Lines outside the range are not wanted. Give again exactly the lines between the line holding "D1: LED (A COM, K" and the line holding "U2 pin Q0: none -> LOAD", inclusive, from the listing below.
------------
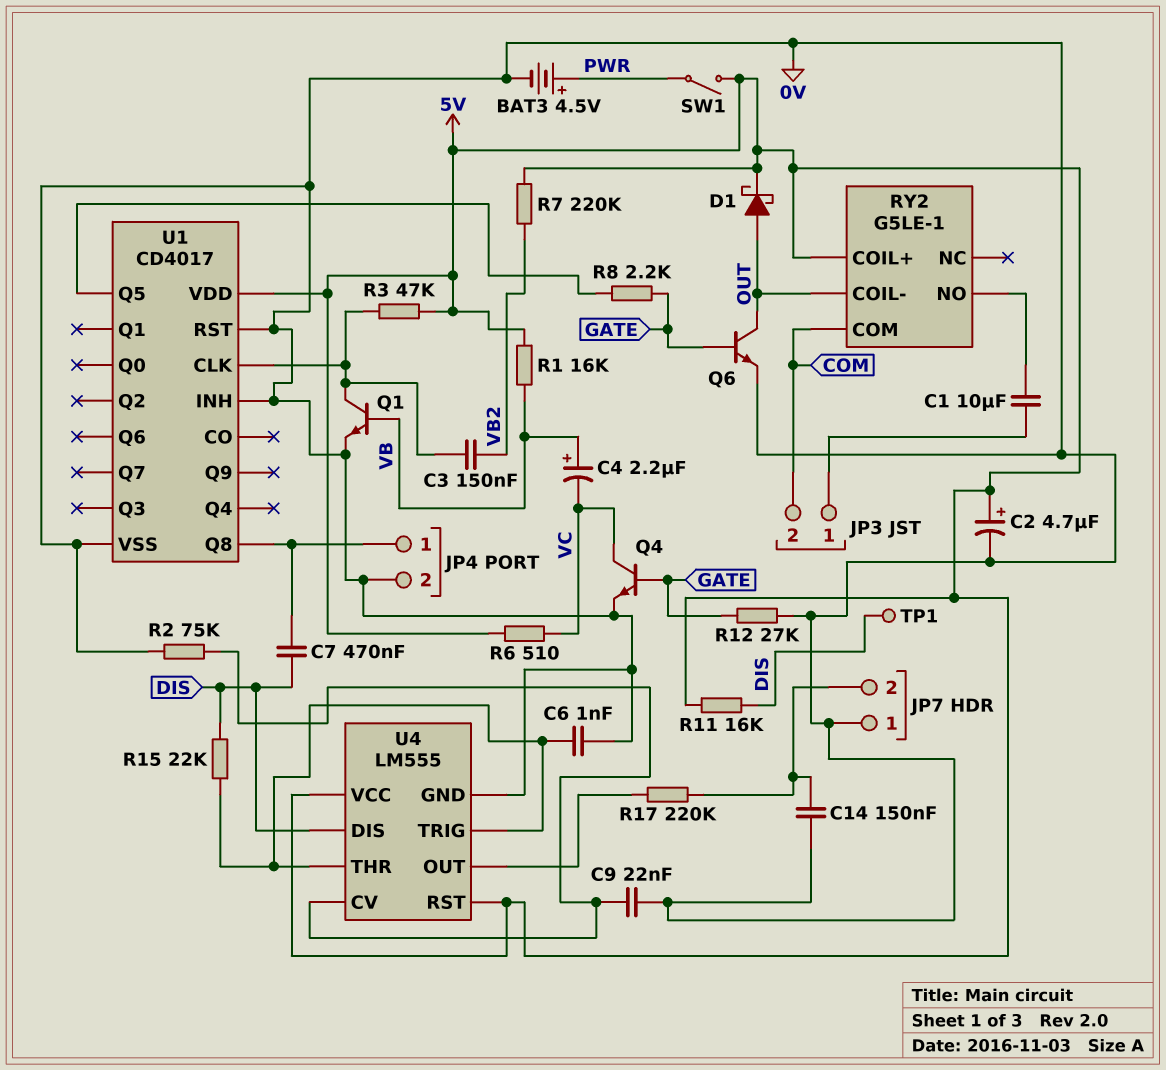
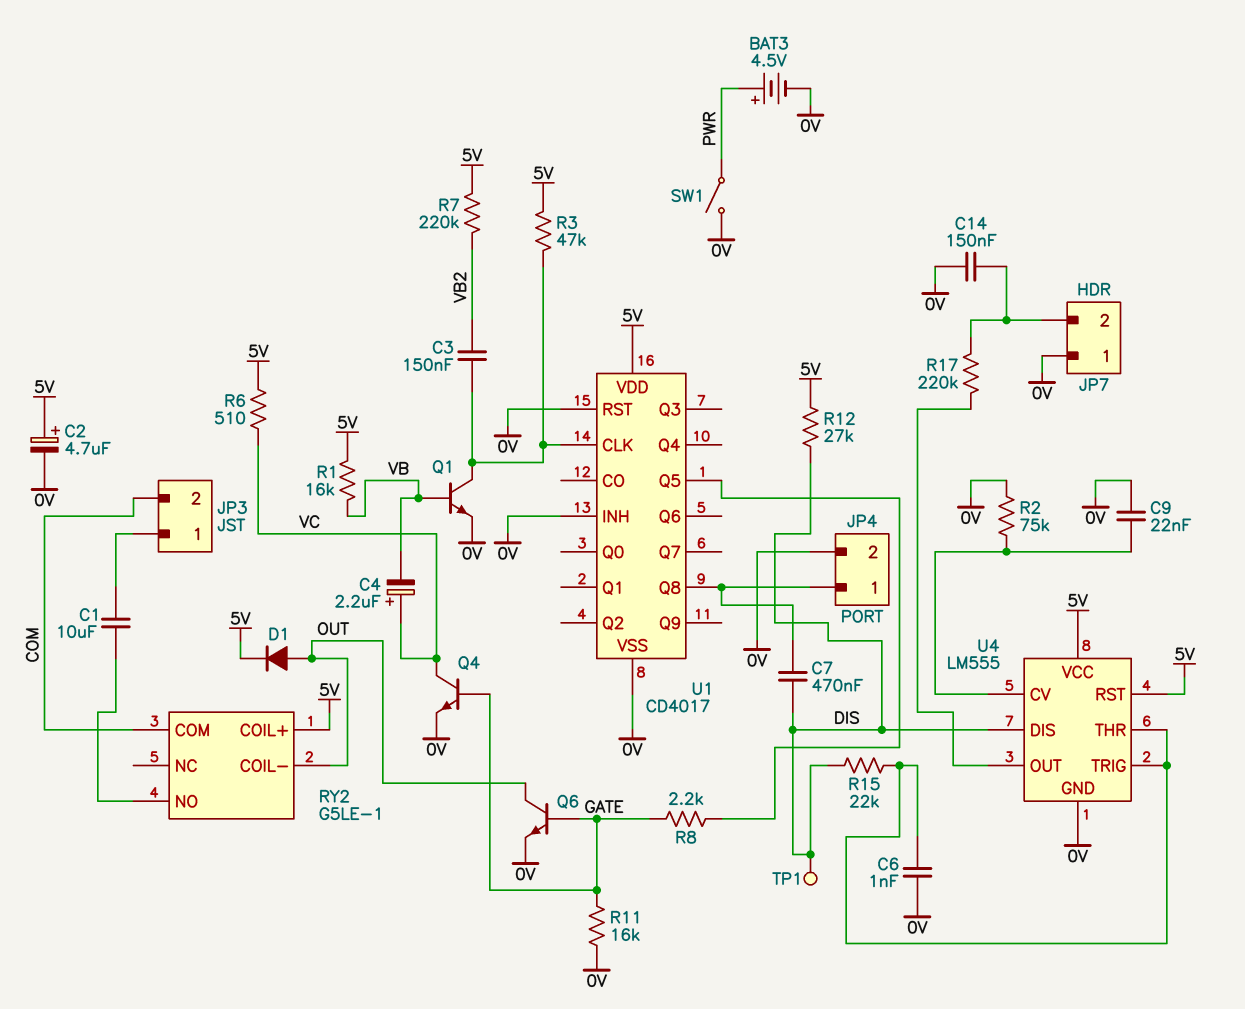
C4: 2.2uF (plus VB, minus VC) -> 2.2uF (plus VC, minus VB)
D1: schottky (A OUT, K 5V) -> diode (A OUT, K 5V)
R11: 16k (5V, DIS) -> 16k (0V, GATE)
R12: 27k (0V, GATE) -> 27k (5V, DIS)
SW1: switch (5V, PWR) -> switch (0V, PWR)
------------
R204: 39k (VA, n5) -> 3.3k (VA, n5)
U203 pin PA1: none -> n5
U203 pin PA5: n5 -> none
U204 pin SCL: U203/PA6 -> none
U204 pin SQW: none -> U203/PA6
------------
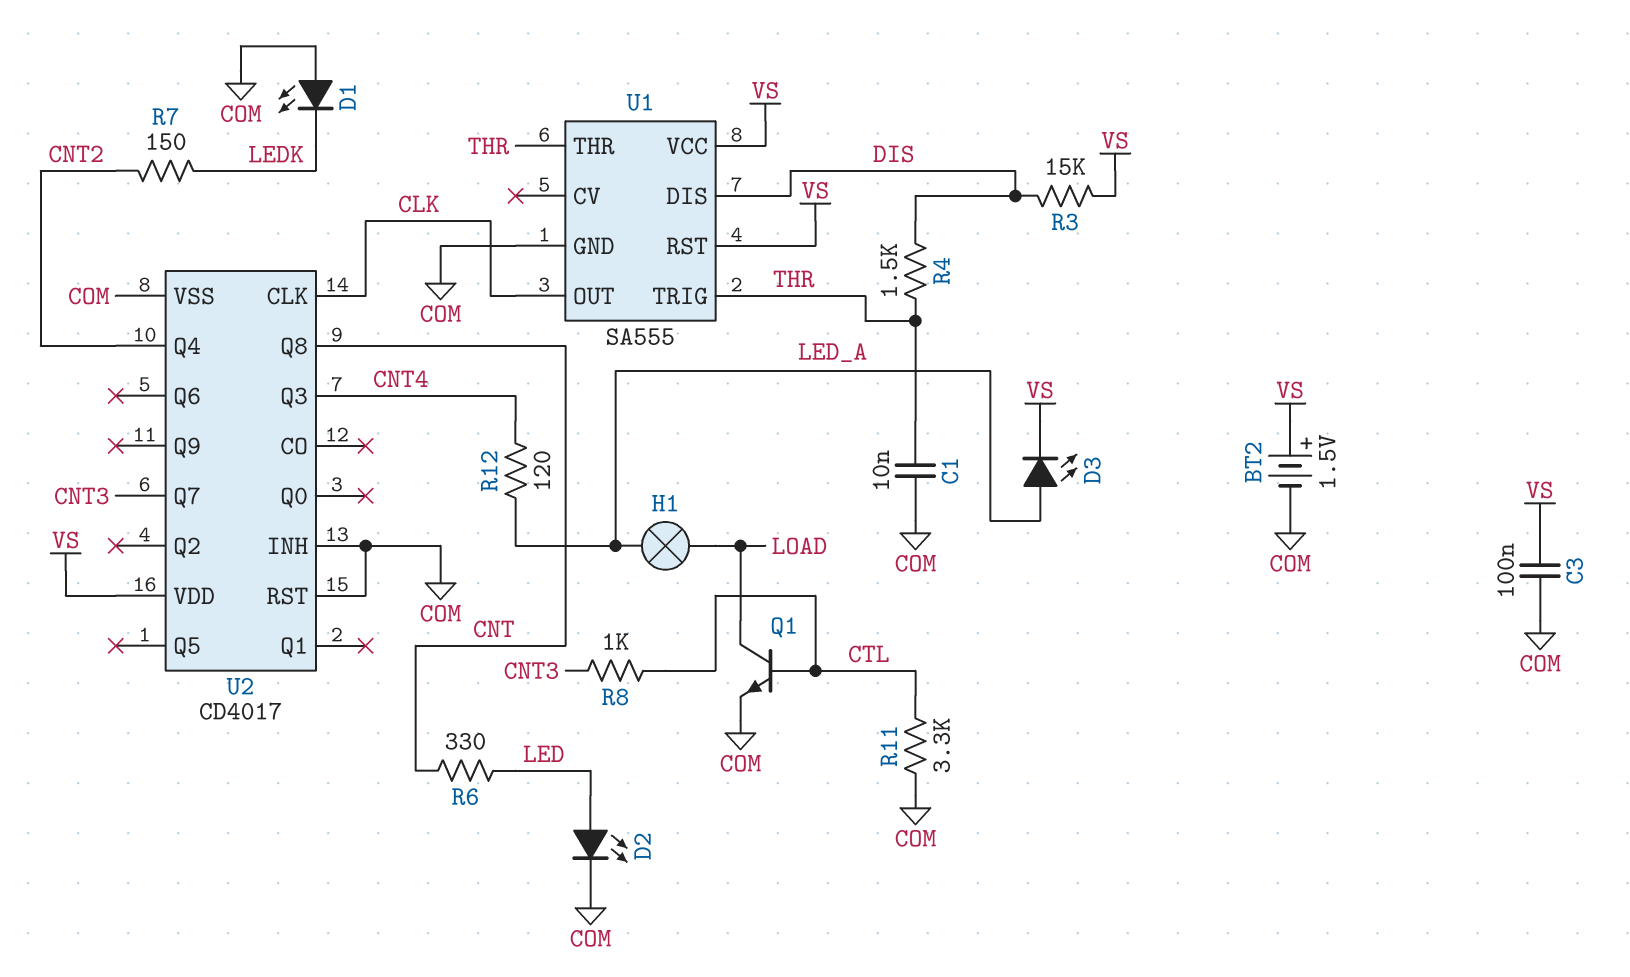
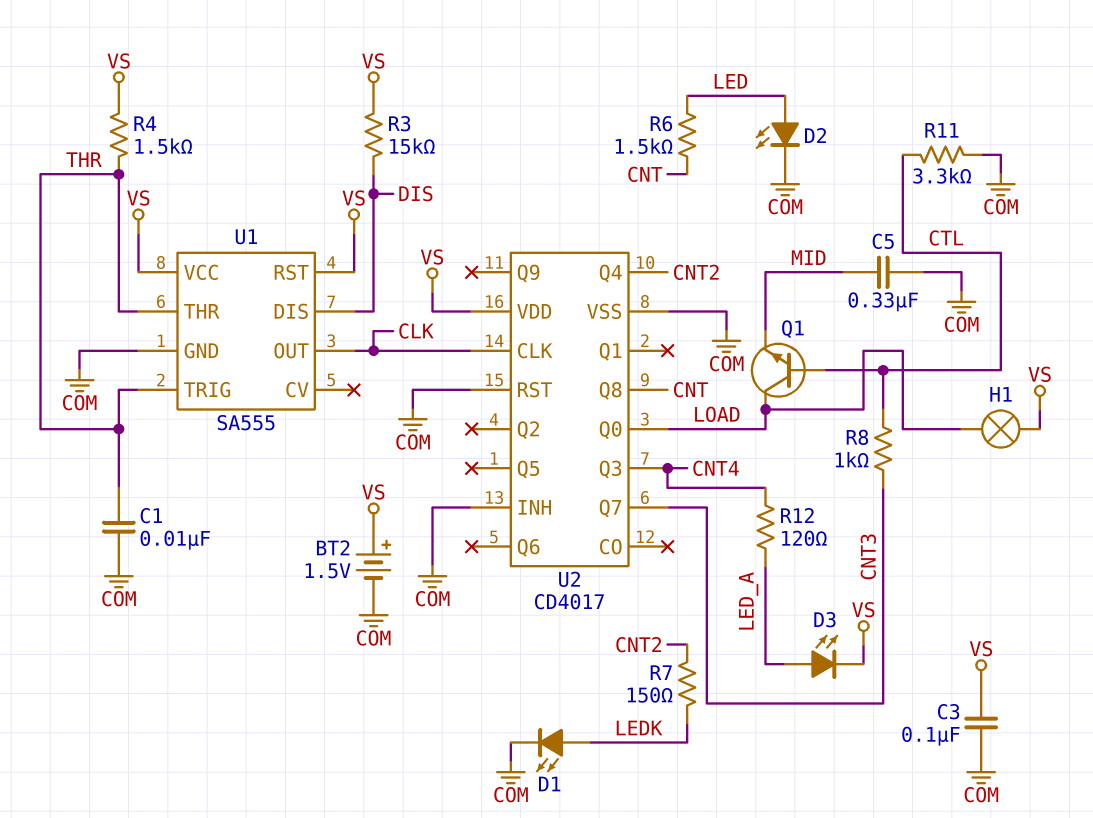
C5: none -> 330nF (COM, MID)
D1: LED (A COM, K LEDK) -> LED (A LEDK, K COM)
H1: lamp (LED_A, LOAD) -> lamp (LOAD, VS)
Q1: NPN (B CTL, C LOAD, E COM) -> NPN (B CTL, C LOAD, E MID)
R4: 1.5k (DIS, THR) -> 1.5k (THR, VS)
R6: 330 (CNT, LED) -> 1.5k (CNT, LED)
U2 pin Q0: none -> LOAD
------------
▶ _Exercise output_
D1: LED (A COM, K LEDK) -> LED (A LEDK, K COM)
H1: lamp (LED_A, LOAD) -> lamp (LOAD, VS)
Q1: NPN (B CTL, C LOAD, E COM) -> NPN (B CTL, C LOAD, E MID)
R4: 1.5k (DIS, THR) -> 1.5k (THR, VS)
R6: 330 (CNT, LED) -> 1.5k (CNT, LED)
U2 pin Q0: none -> LOAD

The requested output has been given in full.